> [Task instructions]:
Wherever the string "test" appears in the entries below, return the line that holds it.

[[ Data provided open ]]

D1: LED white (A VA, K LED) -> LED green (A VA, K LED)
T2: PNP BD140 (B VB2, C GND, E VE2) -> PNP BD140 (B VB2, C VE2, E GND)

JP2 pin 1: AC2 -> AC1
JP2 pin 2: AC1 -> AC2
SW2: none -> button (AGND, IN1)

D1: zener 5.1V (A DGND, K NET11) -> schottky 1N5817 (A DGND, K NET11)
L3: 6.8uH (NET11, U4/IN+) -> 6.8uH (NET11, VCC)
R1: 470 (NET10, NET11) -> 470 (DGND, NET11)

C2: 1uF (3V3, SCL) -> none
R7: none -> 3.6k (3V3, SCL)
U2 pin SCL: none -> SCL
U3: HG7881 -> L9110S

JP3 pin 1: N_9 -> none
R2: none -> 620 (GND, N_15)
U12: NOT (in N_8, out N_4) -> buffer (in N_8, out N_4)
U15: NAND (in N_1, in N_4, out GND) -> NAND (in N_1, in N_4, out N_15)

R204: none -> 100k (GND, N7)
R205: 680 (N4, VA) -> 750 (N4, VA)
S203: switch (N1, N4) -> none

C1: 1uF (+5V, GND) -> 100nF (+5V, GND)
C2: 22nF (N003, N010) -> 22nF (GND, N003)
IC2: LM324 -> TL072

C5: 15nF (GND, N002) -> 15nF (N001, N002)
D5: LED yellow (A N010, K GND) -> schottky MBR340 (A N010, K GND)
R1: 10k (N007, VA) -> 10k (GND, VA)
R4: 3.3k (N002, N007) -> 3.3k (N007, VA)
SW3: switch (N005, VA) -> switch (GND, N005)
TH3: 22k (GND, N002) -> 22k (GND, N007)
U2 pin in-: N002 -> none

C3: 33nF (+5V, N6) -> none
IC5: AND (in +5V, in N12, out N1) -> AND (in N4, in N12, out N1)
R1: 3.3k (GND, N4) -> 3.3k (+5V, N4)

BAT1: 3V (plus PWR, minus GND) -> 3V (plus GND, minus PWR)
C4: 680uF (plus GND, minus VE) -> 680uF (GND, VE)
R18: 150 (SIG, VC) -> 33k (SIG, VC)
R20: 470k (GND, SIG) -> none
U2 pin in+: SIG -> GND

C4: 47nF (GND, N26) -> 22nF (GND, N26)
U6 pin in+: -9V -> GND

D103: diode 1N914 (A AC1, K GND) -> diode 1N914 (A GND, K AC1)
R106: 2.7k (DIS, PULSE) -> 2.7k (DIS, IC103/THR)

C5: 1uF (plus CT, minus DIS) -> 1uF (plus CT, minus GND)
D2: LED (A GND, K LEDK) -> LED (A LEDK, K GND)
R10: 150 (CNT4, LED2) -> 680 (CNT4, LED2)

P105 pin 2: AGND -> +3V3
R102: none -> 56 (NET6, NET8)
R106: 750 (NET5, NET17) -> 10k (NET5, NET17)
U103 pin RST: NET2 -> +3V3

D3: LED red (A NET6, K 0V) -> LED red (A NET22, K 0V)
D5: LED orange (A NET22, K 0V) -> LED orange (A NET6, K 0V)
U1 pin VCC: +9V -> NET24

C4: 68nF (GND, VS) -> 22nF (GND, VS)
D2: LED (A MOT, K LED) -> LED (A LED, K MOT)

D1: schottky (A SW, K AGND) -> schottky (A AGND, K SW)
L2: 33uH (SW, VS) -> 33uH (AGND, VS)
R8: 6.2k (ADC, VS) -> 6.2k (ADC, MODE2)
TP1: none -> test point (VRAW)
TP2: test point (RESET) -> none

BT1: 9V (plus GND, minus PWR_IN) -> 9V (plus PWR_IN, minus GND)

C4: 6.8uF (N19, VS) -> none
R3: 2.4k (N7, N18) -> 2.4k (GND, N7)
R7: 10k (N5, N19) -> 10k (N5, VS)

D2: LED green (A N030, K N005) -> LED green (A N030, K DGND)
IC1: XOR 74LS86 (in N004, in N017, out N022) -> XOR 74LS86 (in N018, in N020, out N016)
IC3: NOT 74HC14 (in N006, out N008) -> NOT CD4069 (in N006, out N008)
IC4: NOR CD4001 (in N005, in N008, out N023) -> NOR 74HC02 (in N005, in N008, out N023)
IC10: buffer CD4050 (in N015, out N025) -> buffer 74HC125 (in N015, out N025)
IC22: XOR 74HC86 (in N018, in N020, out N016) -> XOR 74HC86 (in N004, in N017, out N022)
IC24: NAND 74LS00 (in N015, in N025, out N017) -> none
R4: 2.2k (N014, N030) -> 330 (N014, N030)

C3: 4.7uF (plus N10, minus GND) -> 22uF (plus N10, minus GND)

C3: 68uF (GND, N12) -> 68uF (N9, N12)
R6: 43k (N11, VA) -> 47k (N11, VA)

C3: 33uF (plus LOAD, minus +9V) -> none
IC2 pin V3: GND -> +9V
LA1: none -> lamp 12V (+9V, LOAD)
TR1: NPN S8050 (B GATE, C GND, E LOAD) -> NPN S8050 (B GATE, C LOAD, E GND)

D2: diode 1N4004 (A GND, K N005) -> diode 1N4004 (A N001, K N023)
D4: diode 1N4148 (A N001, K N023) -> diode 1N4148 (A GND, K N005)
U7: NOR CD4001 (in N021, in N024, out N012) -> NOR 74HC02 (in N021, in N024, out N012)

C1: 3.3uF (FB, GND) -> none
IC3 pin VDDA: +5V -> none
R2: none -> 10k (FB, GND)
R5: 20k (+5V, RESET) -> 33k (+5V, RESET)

[[ Data provided closed ]]

> [Response area]:
TP1: none -> test point (VRAW)
TP2: test point (RESET) -> none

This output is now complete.